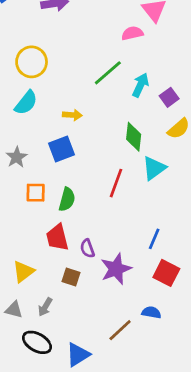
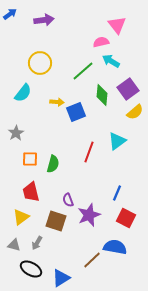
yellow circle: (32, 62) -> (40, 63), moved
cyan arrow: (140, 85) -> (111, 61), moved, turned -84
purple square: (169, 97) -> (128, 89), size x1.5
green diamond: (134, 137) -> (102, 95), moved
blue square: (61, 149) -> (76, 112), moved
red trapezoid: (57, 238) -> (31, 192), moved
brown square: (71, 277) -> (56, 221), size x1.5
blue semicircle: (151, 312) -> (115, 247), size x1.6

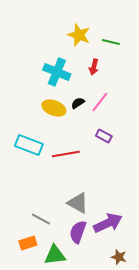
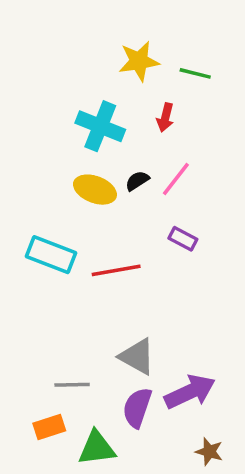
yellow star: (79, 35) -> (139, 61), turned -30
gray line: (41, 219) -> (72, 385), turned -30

What is required
Among the lines above, find those with the word "size". Copy them.

Result below
purple square: (169, 97) -> (128, 89), size x1.5
brown square: (71, 277) -> (56, 221), size x1.5
blue semicircle: (151, 312) -> (115, 247), size x1.6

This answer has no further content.